Brief =
The entries below are to be returned as written, with all pictures dropped.
--------------------------------
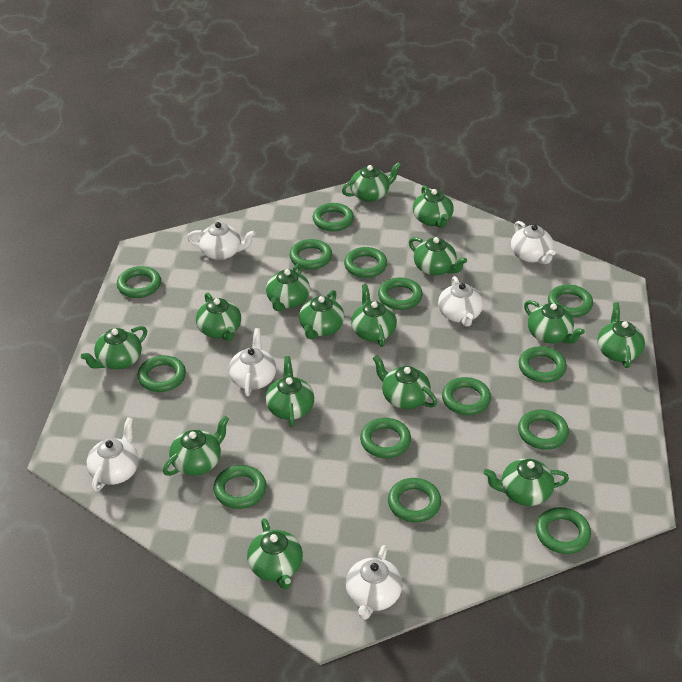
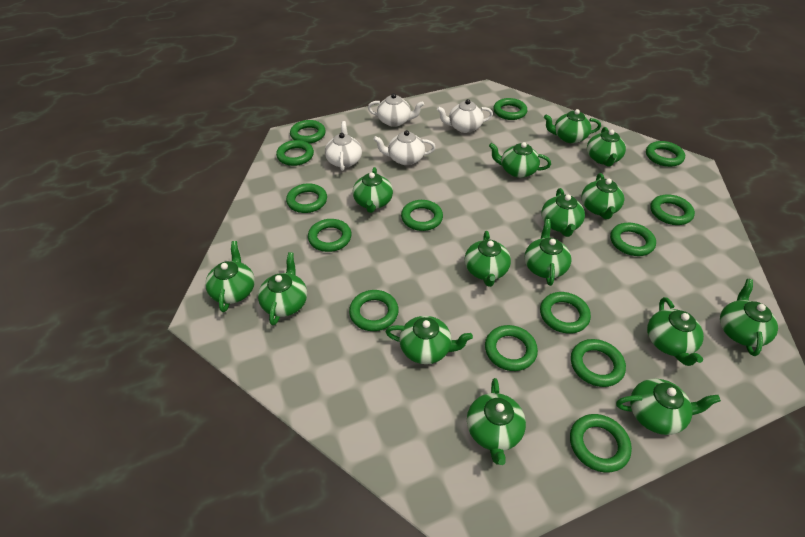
white teapot: 6 -> 4

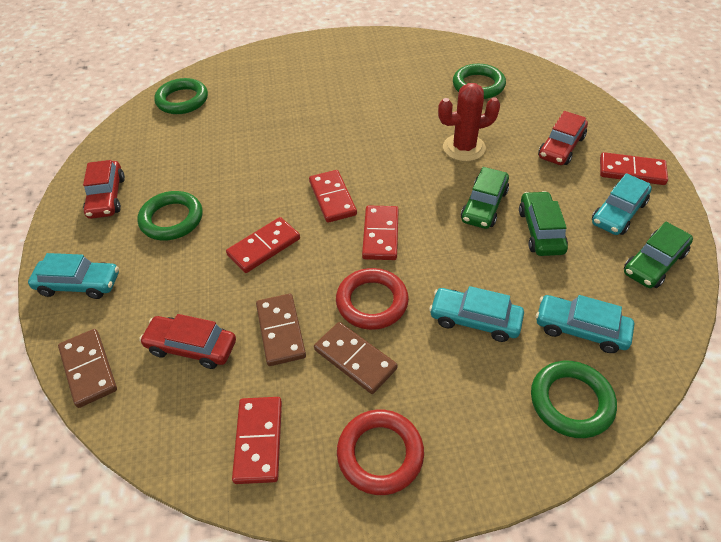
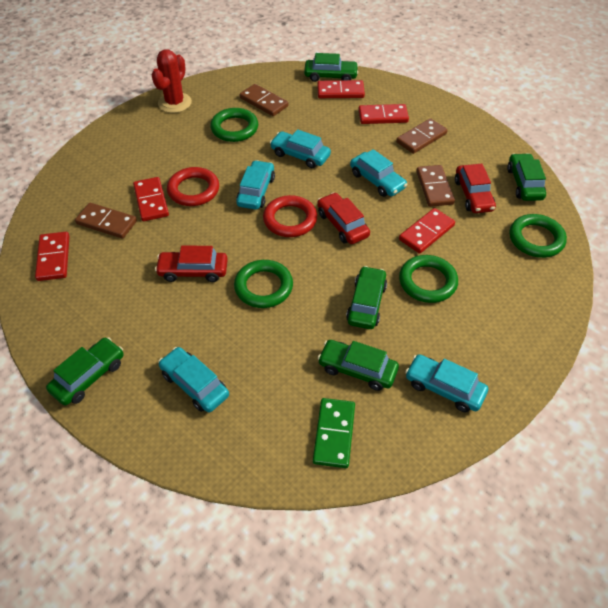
brown domino: 3 -> 4
green car: 3 -> 5
green domino: 0 -> 1
turquoise car: 4 -> 5

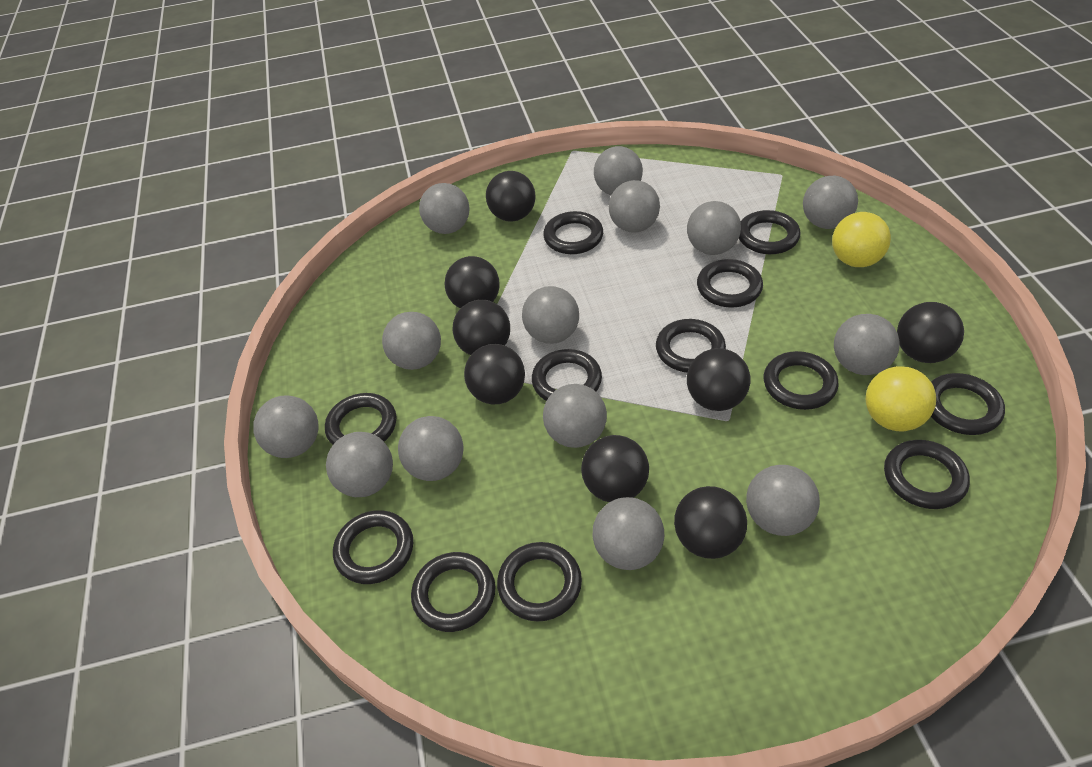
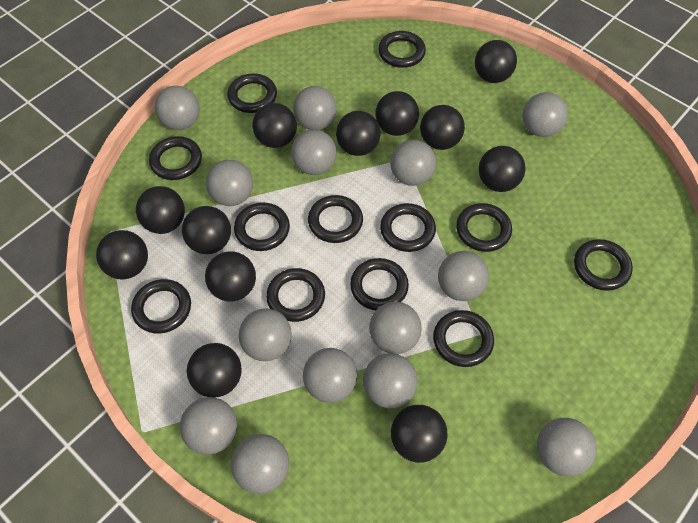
black ball: 8 -> 12
yellow ball: 2 -> 0

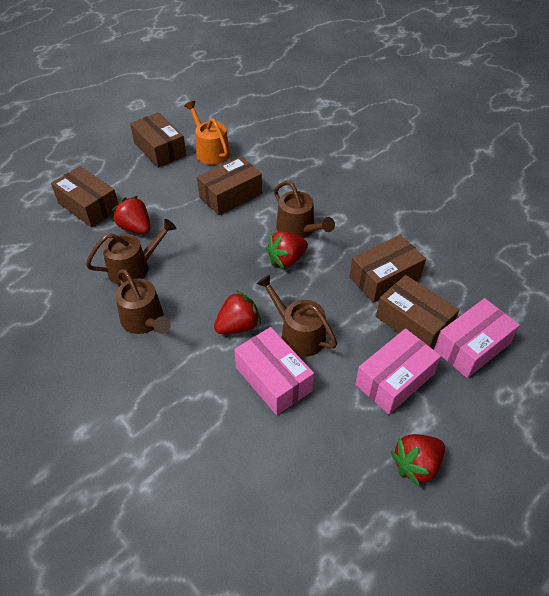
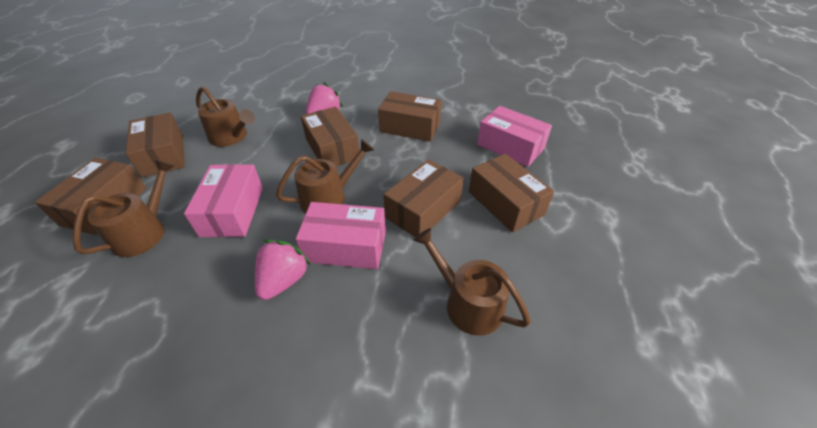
brown box: 5 -> 6
orange watering can: 1 -> 0
pink strawberry: 0 -> 2
red strawberry: 4 -> 0

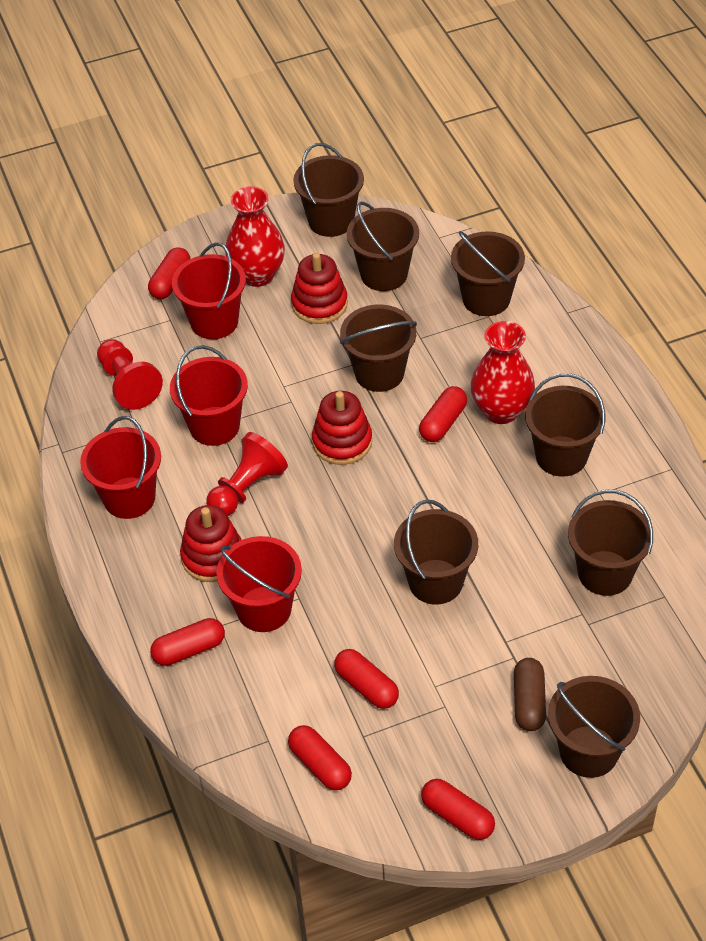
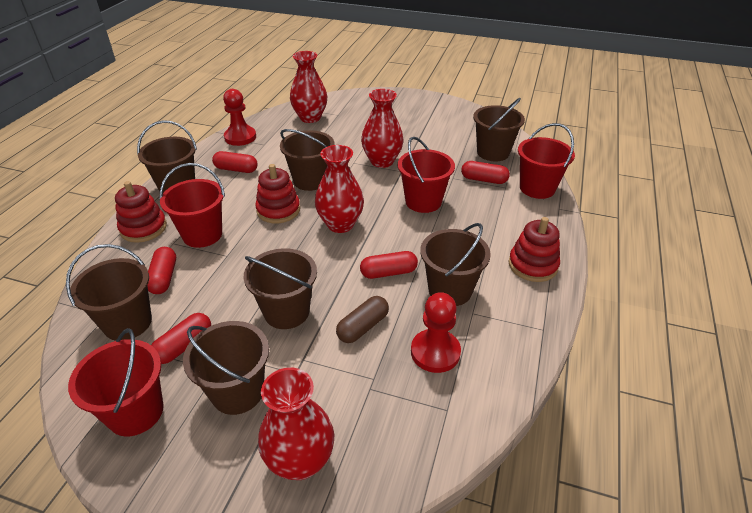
brown bucket: 8 -> 7
red capsule: 6 -> 5
red vase: 2 -> 4

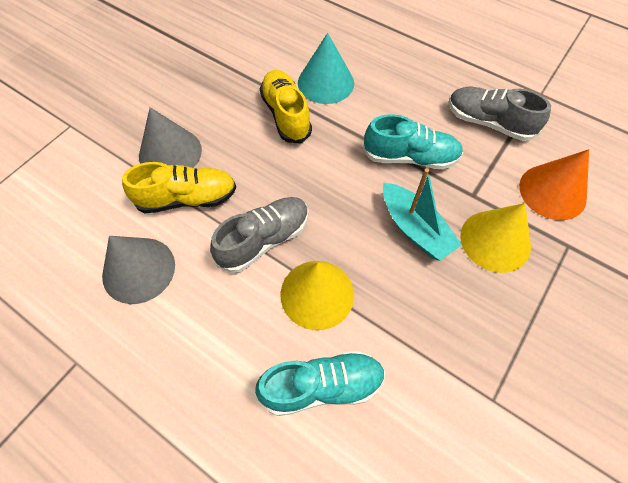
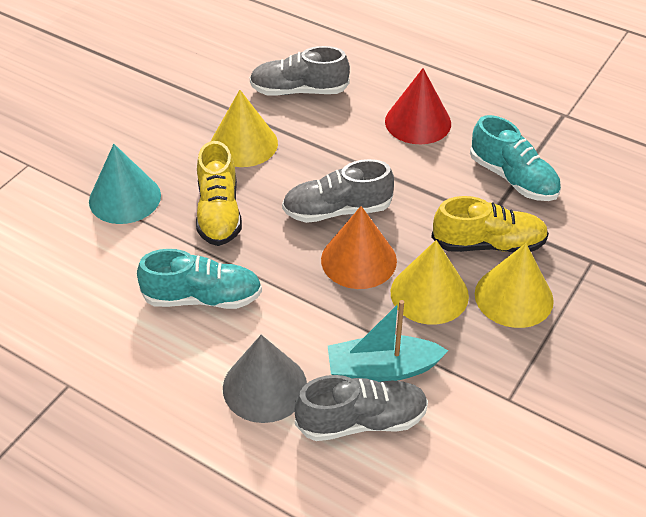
grey cone: 2 -> 1
grey shoe: 2 -> 3
red cone: 0 -> 1
yellow cone: 2 -> 3

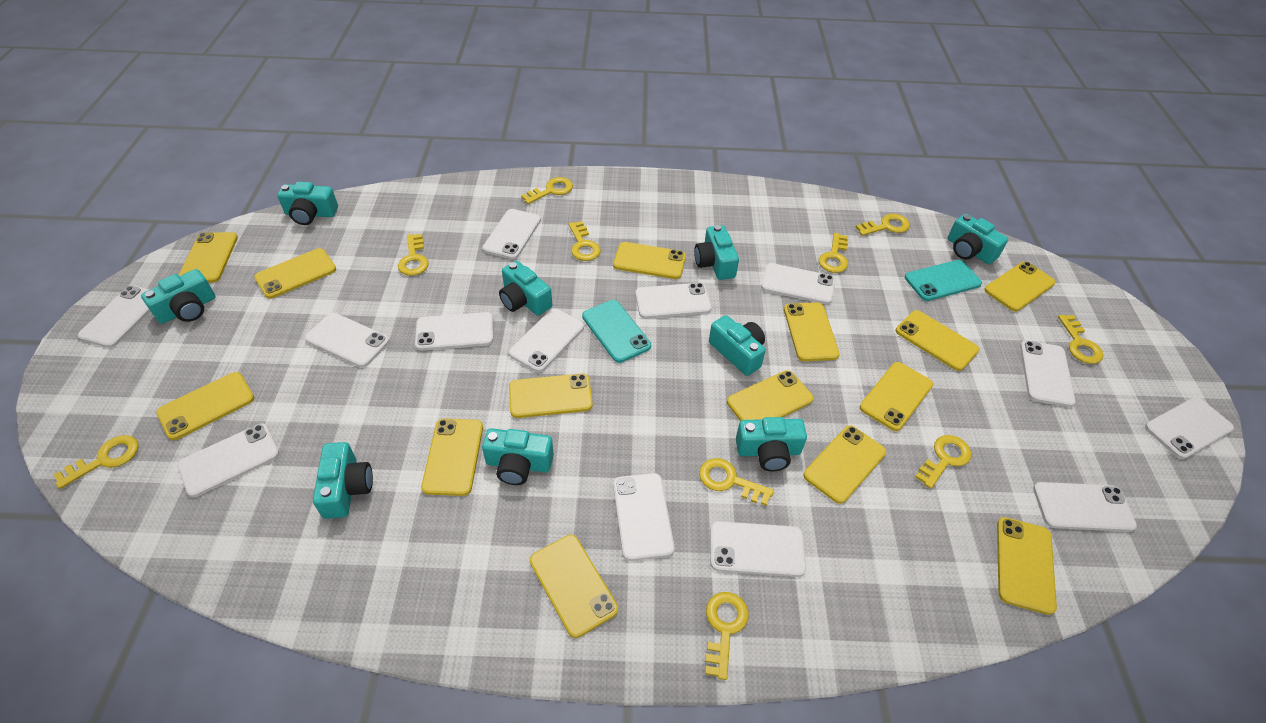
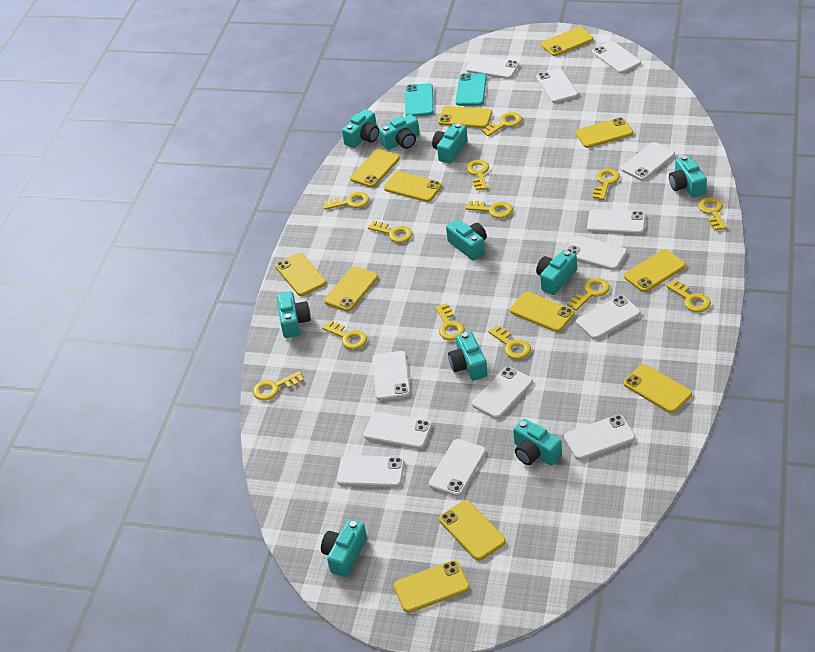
turquoise camera: 9 -> 10
yellow key: 10 -> 13
yellow phone: 14 -> 12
--------------------------------
Task solution =
white teapot: 6 -> 4

brown domino: 3 -> 4
green car: 3 -> 5
green domino: 0 -> 1
turquoise car: 4 -> 5

black ball: 8 -> 12
yellow ball: 2 -> 0

brown box: 5 -> 6
orange watering can: 1 -> 0
pink strawberry: 0 -> 2
red strawberry: 4 -> 0

brown bucket: 8 -> 7
red capsule: 6 -> 5
red vase: 2 -> 4

grey cone: 2 -> 1
grey shoe: 2 -> 3
red cone: 0 -> 1
yellow cone: 2 -> 3

turquoise camera: 9 -> 10
yellow key: 10 -> 13
yellow phone: 14 -> 12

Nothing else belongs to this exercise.